#### THE PROBLEM
Transcribe everything in the records exactly. Skip the images.

*****

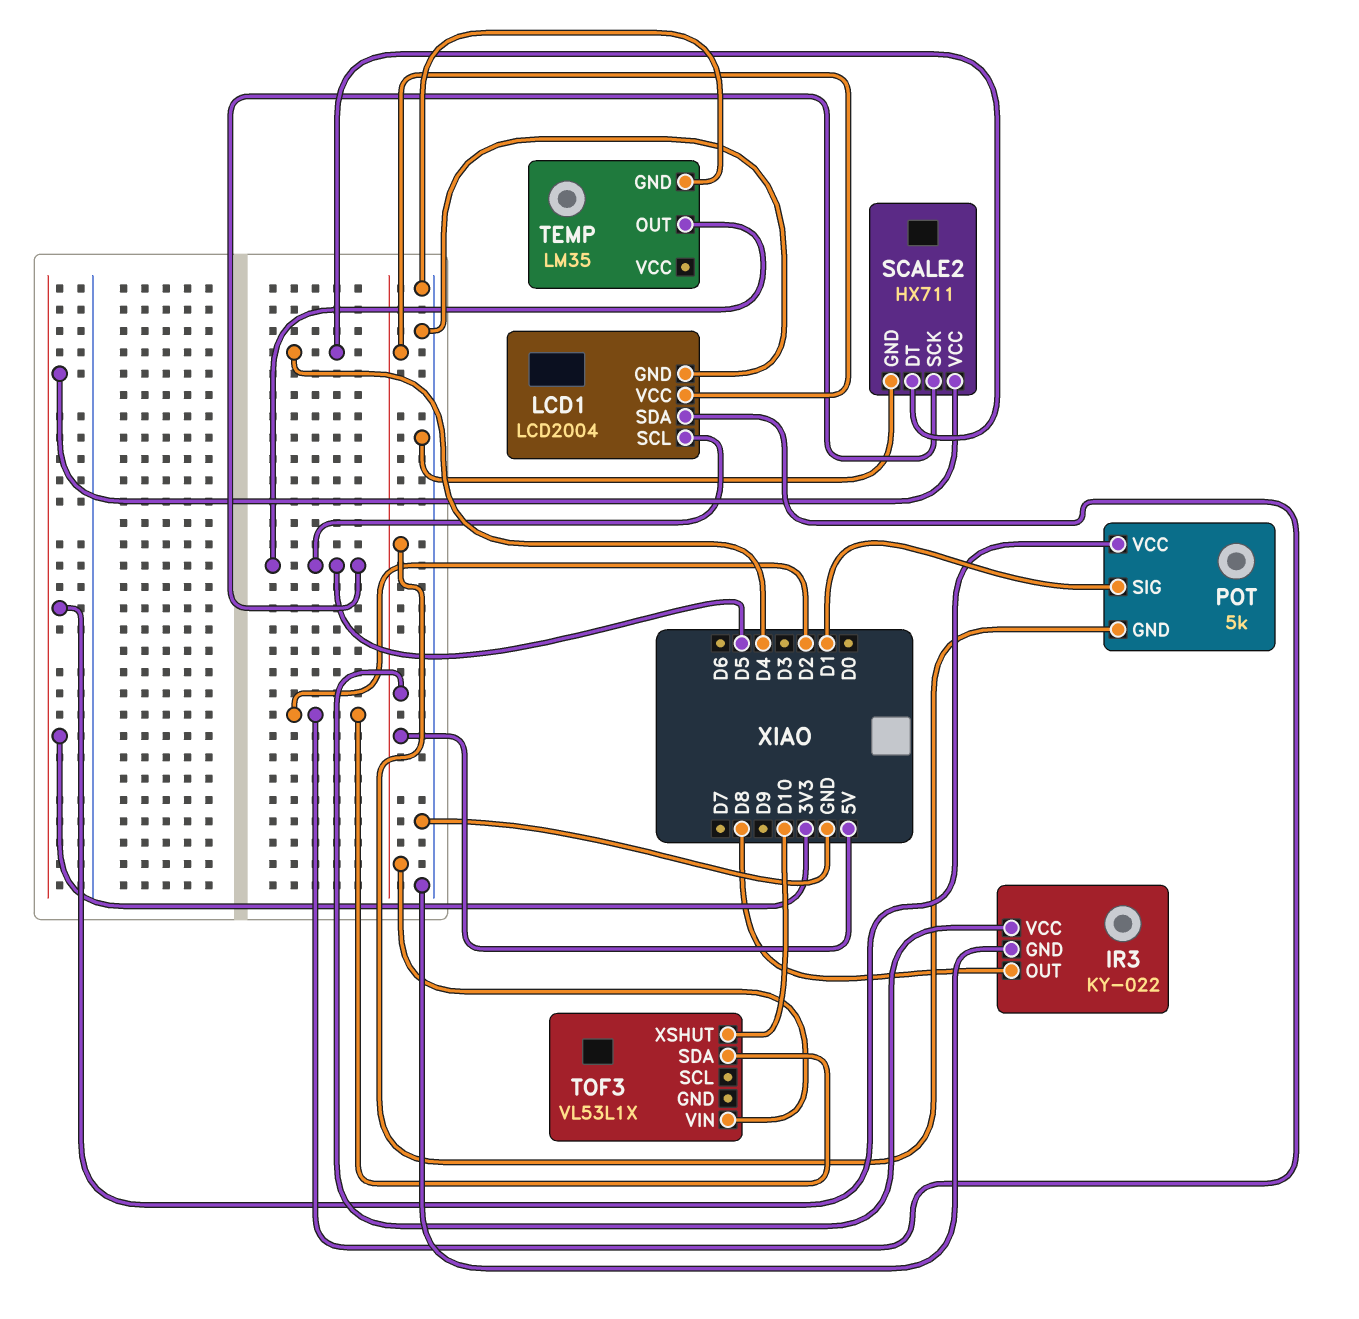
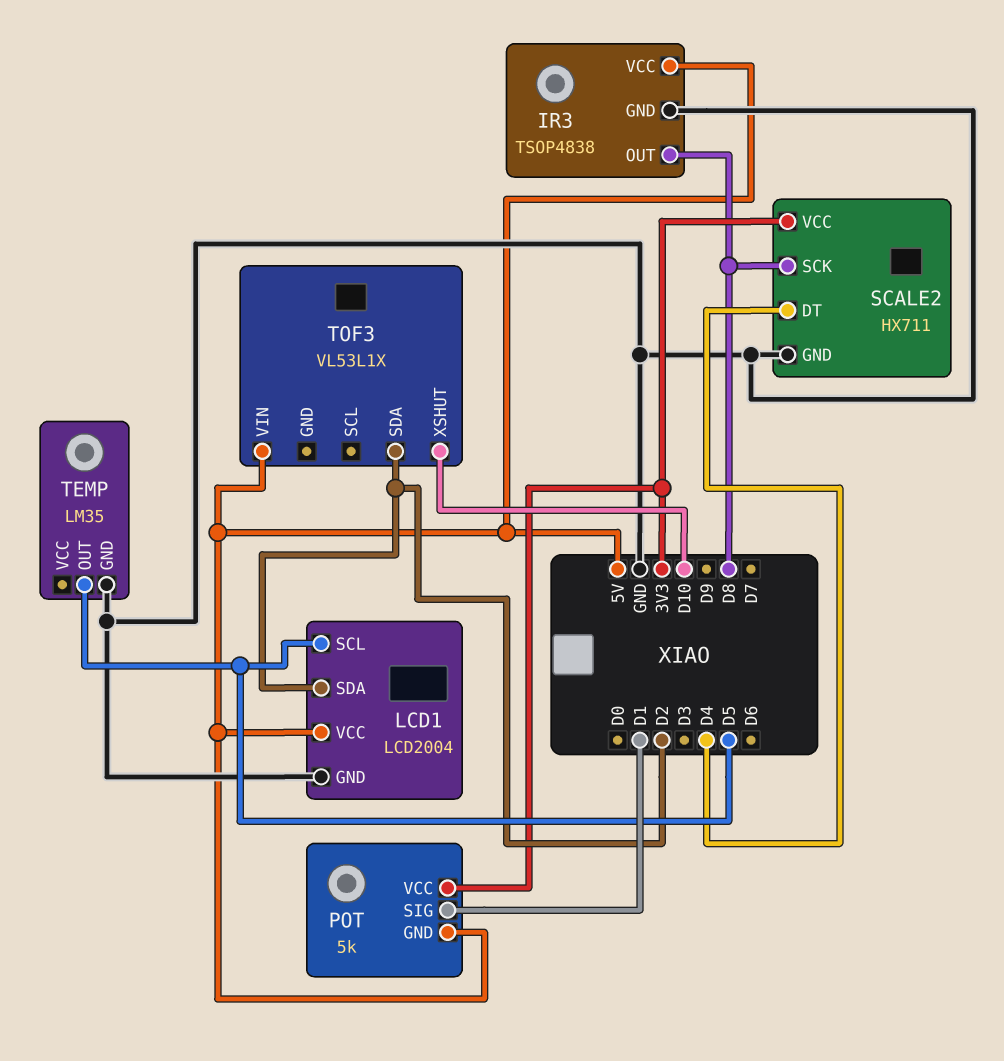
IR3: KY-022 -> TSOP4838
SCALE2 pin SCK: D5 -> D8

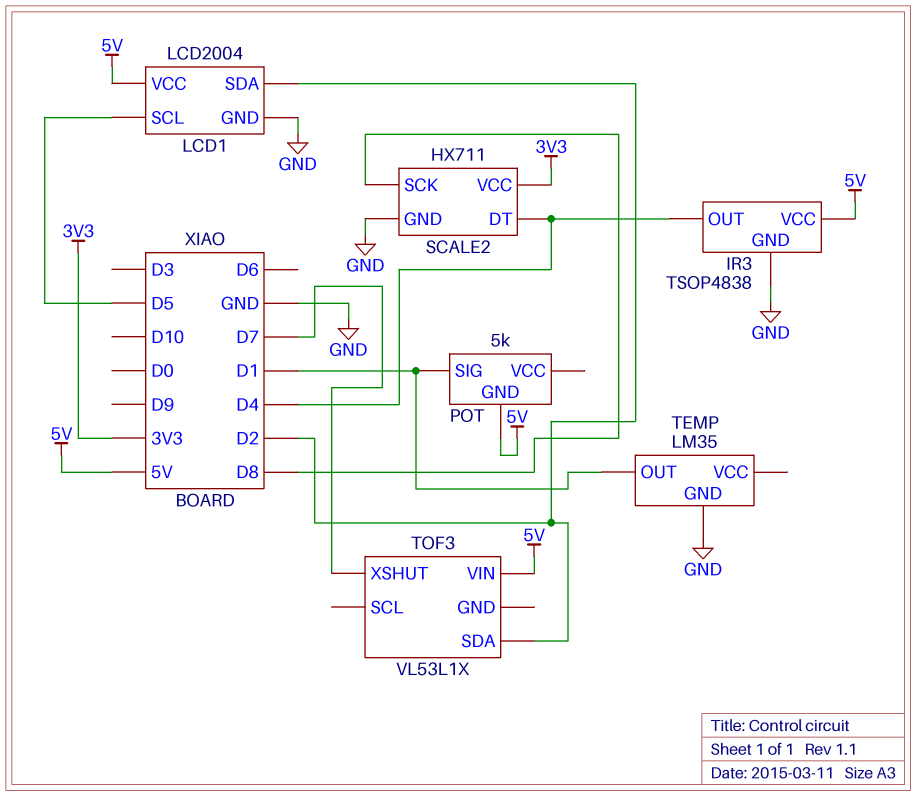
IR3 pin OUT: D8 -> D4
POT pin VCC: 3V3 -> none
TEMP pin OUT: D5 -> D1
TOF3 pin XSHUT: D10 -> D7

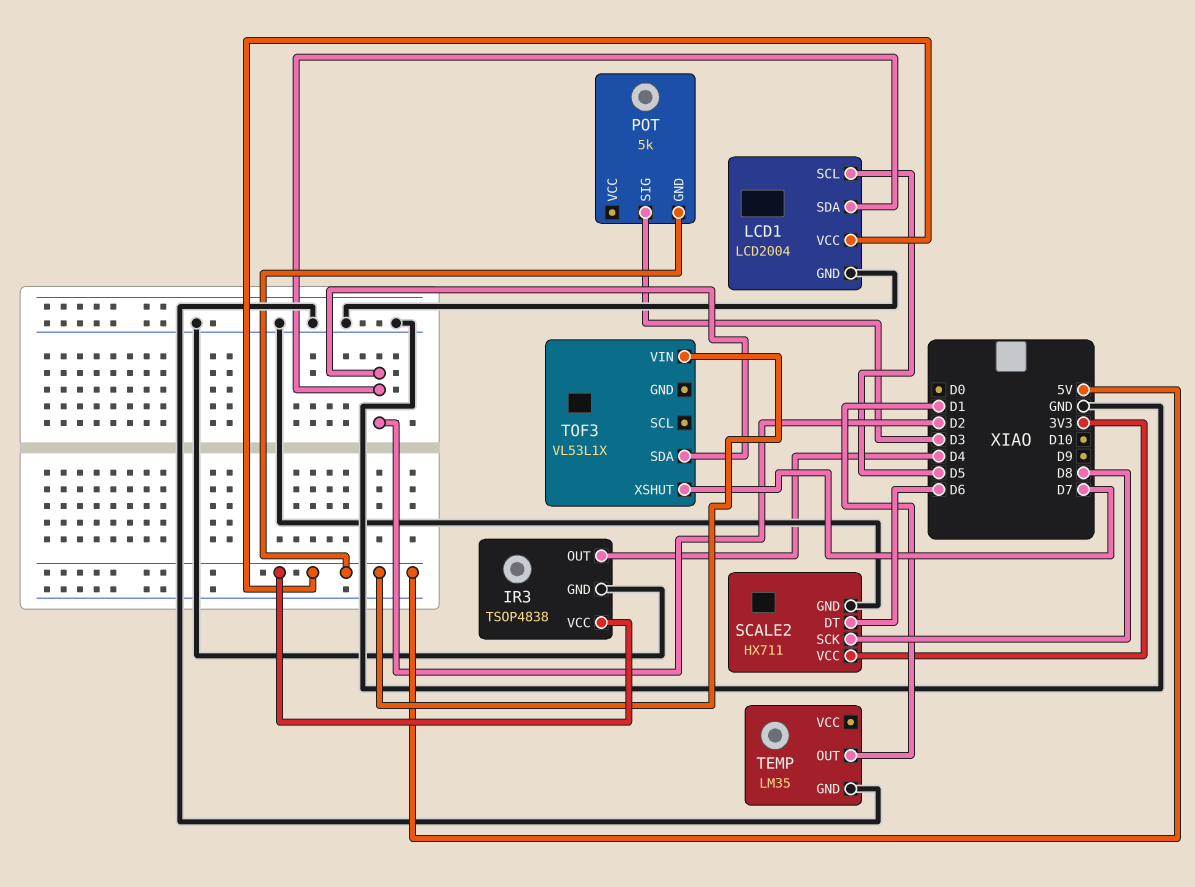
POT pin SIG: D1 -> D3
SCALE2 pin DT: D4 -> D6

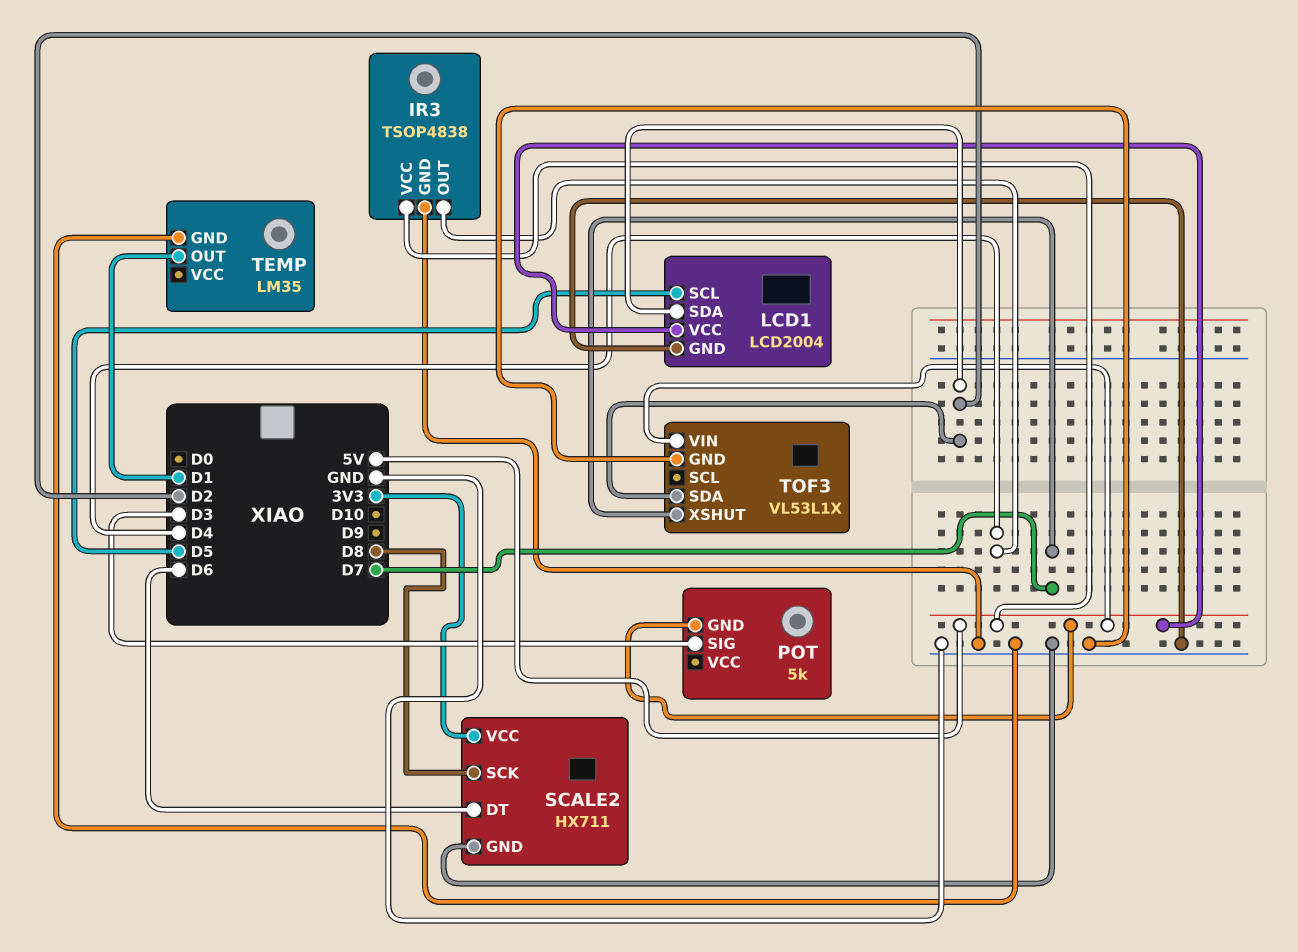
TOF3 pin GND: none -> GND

*****

#### YOUR RESPONSE
IR3: KY-022 -> TSOP4838
SCALE2 pin SCK: D5 -> D8

IR3 pin OUT: D8 -> D4
POT pin VCC: 3V3 -> none
TEMP pin OUT: D5 -> D1
TOF3 pin XSHUT: D10 -> D7

POT pin SIG: D1 -> D3
SCALE2 pin DT: D4 -> D6

TOF3 pin GND: none -> GND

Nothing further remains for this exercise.